### THE TASK
Some entries follow. Reproduce exactly the lines starting at the one with "none -> green round brick J6 level 1" and stopping after the one with "none -> black plate F4 level 1".

BEGIN DATA

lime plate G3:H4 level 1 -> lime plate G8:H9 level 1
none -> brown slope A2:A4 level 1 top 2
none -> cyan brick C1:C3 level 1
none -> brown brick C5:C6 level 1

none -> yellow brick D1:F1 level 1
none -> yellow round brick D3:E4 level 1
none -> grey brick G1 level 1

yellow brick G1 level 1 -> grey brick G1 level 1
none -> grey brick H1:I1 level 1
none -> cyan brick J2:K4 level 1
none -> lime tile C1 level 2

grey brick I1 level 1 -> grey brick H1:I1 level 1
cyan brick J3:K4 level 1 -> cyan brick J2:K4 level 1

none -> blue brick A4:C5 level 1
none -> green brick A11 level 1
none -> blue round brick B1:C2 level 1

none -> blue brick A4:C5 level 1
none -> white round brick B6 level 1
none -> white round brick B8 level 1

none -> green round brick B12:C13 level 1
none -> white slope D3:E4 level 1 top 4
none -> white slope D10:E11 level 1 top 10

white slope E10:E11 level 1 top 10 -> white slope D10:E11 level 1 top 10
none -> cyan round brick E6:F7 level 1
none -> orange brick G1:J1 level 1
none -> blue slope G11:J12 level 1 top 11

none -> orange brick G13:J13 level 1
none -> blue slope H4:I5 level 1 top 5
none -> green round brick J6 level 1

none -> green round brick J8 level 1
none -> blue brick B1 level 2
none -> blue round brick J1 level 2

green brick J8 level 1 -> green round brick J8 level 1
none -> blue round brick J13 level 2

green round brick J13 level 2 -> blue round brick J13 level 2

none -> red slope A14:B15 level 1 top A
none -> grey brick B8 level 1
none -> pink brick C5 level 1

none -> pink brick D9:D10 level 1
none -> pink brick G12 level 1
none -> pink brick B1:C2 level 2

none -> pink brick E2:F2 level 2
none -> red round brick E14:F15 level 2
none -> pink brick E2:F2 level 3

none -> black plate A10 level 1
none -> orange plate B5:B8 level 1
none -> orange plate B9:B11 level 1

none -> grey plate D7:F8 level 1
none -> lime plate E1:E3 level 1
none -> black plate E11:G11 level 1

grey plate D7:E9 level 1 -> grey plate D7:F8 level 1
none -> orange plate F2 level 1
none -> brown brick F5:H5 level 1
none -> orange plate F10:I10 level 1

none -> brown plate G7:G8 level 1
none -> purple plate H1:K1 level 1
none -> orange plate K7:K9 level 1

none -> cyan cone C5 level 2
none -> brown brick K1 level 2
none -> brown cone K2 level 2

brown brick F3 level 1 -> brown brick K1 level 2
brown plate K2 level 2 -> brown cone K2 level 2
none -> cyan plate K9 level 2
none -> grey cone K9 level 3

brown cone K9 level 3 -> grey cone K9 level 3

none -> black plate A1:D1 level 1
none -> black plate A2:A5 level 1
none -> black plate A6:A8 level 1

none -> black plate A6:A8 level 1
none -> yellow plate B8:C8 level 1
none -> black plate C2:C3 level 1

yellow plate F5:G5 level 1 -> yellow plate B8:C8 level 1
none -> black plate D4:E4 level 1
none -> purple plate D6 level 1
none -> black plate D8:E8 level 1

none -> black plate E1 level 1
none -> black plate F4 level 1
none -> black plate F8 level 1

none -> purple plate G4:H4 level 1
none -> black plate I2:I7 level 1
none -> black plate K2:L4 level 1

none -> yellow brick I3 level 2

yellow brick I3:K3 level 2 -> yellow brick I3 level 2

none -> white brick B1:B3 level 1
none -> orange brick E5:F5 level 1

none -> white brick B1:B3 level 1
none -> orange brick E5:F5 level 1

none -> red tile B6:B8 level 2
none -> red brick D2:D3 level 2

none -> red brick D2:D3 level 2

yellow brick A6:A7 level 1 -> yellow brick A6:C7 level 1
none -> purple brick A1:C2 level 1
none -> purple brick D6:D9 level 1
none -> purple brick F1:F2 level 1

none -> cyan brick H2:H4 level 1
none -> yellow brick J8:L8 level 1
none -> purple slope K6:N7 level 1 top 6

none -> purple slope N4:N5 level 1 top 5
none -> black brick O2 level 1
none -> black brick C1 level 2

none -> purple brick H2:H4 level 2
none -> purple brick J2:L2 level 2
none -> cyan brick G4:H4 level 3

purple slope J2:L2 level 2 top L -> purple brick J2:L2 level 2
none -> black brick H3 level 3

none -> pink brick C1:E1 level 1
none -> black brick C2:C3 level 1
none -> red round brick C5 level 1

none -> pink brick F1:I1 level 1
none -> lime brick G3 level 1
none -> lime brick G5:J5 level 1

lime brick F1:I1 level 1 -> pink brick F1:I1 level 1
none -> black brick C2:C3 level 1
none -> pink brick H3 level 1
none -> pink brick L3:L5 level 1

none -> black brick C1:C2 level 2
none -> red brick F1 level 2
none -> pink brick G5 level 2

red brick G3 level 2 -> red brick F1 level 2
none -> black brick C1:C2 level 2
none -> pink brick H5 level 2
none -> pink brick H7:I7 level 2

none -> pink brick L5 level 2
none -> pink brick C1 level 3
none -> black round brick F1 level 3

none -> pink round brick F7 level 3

END DATA

### OUTPUT FOR THIS TASK
none -> green round brick J6 level 1

none -> green round brick J8 level 1
none -> blue brick B1 level 2
none -> blue round brick J1 level 2

green brick J8 level 1 -> green round brick J8 level 1
none -> blue round brick J13 level 2

green round brick J13 level 2 -> blue round brick J13 level 2

none -> red slope A14:B15 level 1 top A
none -> grey brick B8 level 1
none -> pink brick C5 level 1

none -> pink brick D9:D10 level 1
none -> pink brick G12 level 1
none -> pink brick B1:C2 level 2

none -> pink brick E2:F2 level 2
none -> red round brick E14:F15 level 2
none -> pink brick E2:F2 level 3

none -> black plate A10 level 1
none -> orange plate B5:B8 level 1
none -> orange plate B9:B11 level 1

none -> grey plate D7:F8 level 1
none -> lime plate E1:E3 level 1
none -> black plate E11:G11 level 1

grey plate D7:E9 level 1 -> grey plate D7:F8 level 1
none -> orange plate F2 level 1
none -> brown brick F5:H5 level 1
none -> orange plate F10:I10 level 1

none -> brown plate G7:G8 level 1
none -> purple plate H1:K1 level 1
none -> orange plate K7:K9 level 1

none -> cyan cone C5 level 2
none -> brown brick K1 level 2
none -> brown cone K2 level 2

brown brick F3 level 1 -> brown brick K1 level 2
brown plate K2 level 2 -> brown cone K2 level 2
none -> cyan plate K9 level 2
none -> grey cone K9 level 3

brown cone K9 level 3 -> grey cone K9 level 3

none -> black plate A1:D1 level 1
none -> black plate A2:A5 level 1
none -> black plate A6:A8 level 1

none -> black plate A6:A8 level 1
none -> yellow plate B8:C8 level 1
none -> black plate C2:C3 level 1

yellow plate F5:G5 level 1 -> yellow plate B8:C8 level 1
none -> black plate D4:E4 level 1
none -> purple plate D6 level 1
none -> black plate D8:E8 level 1

none -> black plate E1 level 1
none -> black plate F4 level 1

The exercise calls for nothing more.